— Work order —
Using the records below, quote only the span that opens with the line containing "camera: 90 degrees right, 5 degrees down" and closes with the line containing "shifted | crimson_egg_shape", exactly and inclusively.

----

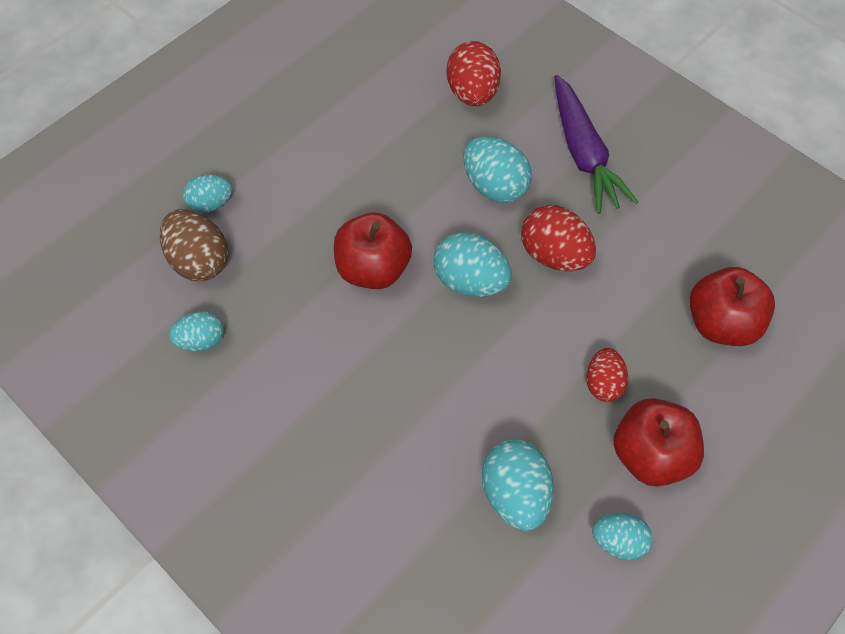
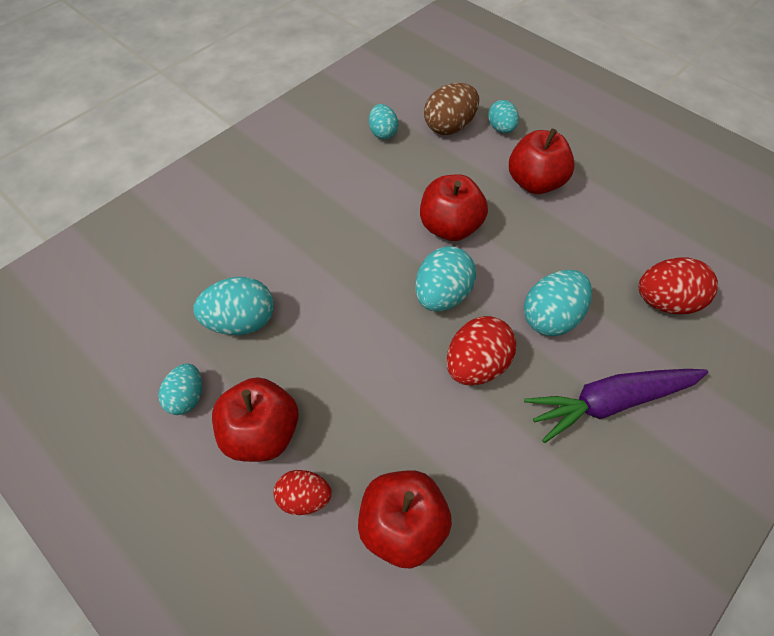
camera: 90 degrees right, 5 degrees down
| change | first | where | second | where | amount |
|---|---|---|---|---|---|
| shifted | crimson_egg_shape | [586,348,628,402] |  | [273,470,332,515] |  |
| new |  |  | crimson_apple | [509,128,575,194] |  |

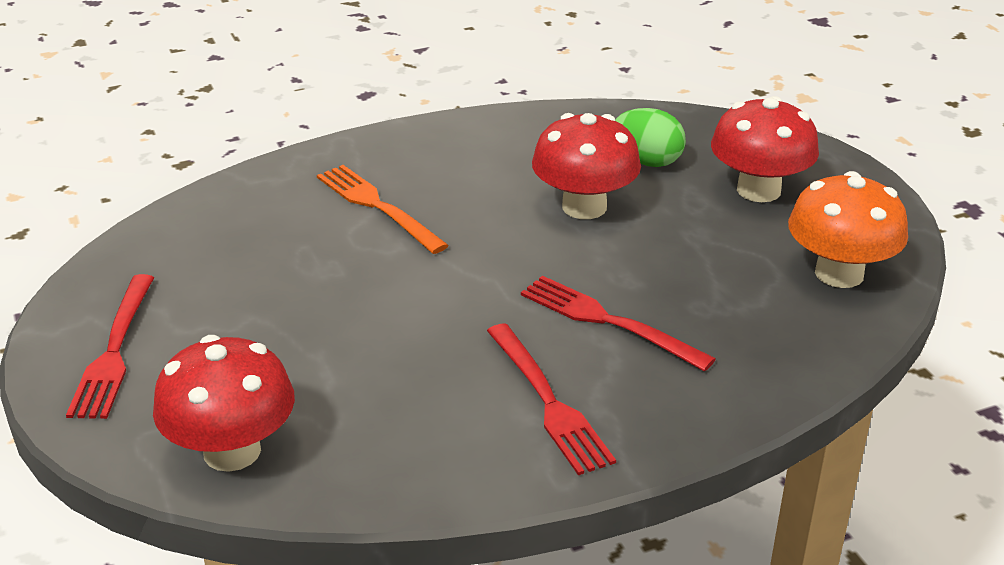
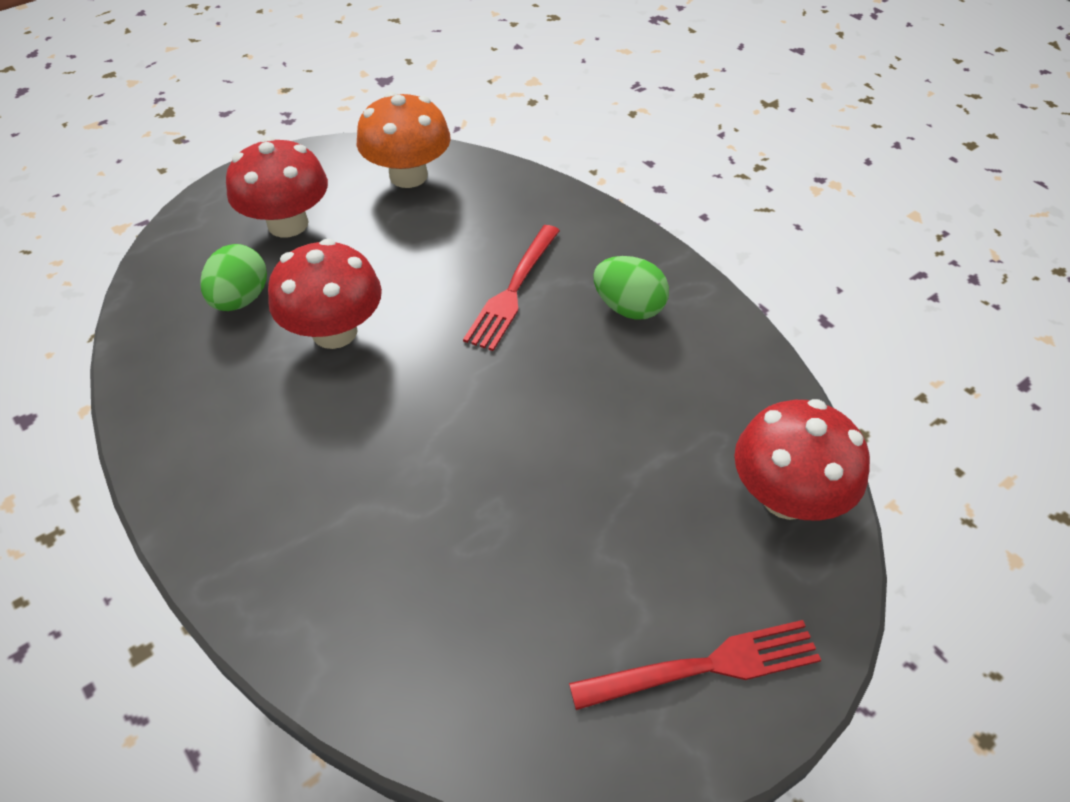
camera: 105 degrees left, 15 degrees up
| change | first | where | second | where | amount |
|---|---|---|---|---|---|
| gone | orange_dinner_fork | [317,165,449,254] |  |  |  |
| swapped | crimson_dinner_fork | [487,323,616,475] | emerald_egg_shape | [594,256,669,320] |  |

----

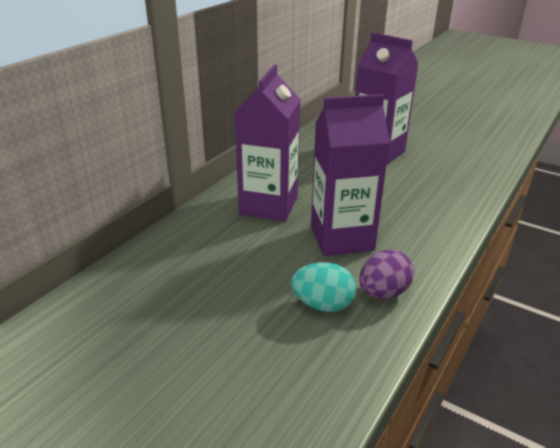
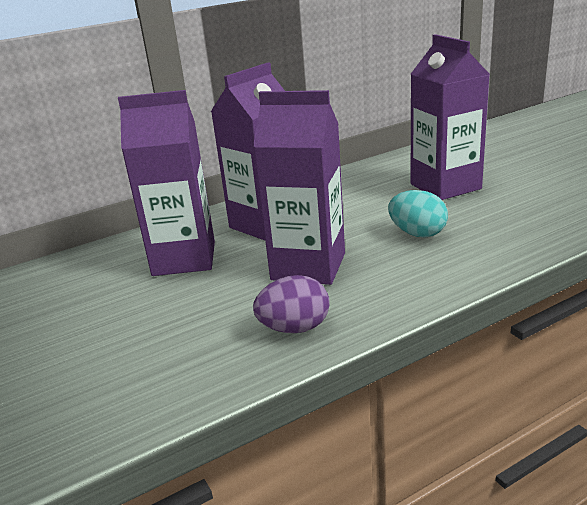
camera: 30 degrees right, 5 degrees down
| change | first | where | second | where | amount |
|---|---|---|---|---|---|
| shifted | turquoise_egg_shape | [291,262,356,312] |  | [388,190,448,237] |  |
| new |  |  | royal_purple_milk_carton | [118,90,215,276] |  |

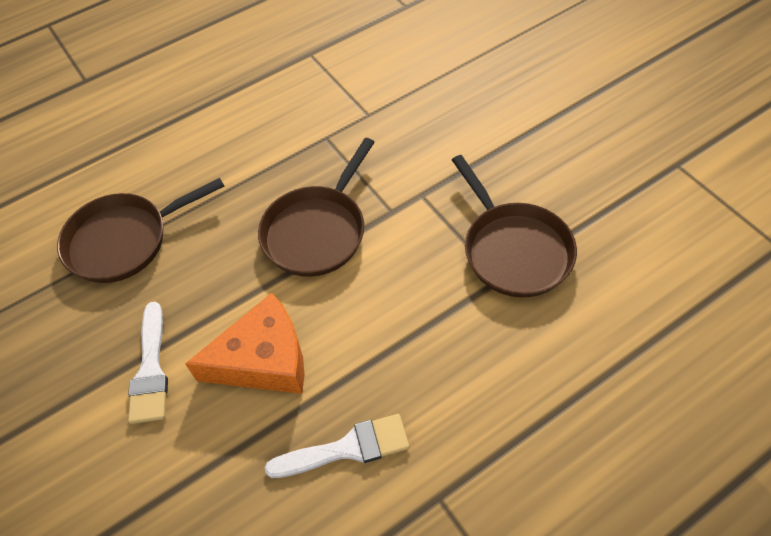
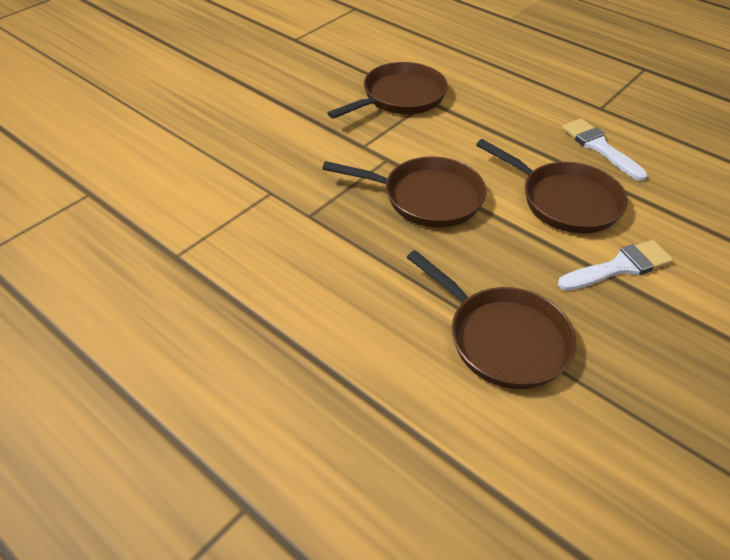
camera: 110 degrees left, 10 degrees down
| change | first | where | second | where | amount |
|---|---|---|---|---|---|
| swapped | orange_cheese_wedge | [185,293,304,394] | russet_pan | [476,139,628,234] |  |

----

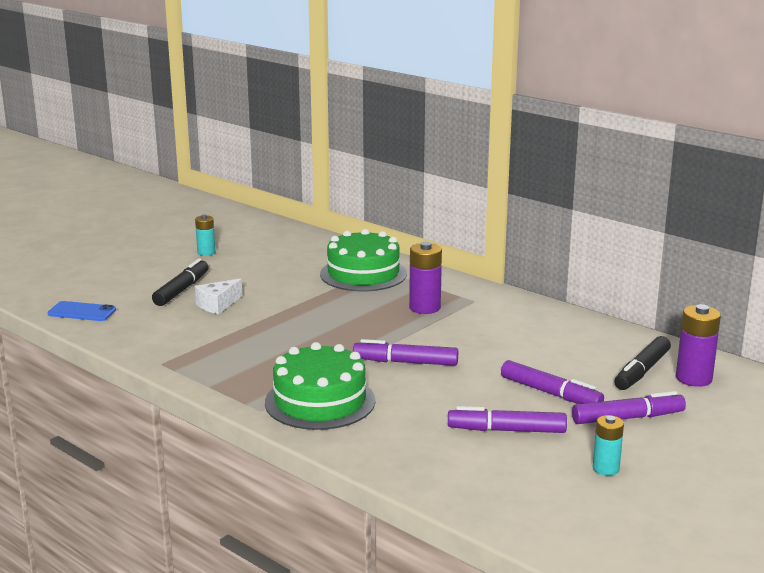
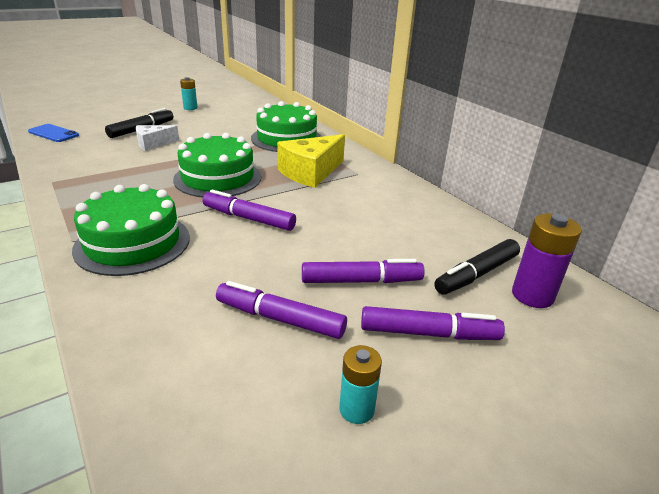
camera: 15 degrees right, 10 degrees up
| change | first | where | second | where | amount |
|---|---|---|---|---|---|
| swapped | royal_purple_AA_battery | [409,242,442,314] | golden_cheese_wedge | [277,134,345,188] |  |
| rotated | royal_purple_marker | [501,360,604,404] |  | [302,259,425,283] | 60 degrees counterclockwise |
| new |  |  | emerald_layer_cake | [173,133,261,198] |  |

----

— Completed task —
camera: 90 degrees right, 5 degrees down
| change | first | where | second | where | amount |
|---|---|---|---|---|---|
| shifted | crimson_egg_shape | [586,348,628,402] |  | [273,470,332,515] |  |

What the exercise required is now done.